**DATA FOR REVIEW**
------------------------------------------------------------------------
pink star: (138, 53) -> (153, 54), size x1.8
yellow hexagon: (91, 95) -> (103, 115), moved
------------------------------------------------------------------------
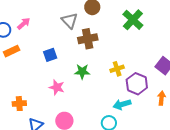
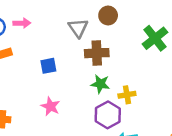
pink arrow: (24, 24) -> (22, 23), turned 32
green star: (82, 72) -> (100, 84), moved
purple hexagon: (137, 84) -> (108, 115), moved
------------------------------------------------------------------------
**WORK TO BE COMPLETED**
From the lines above, copy those that contain the word "moved".

**FINISHED EXERCISE**
yellow hexagon: (91, 95) -> (103, 115), moved
green star: (82, 72) -> (100, 84), moved
purple hexagon: (137, 84) -> (108, 115), moved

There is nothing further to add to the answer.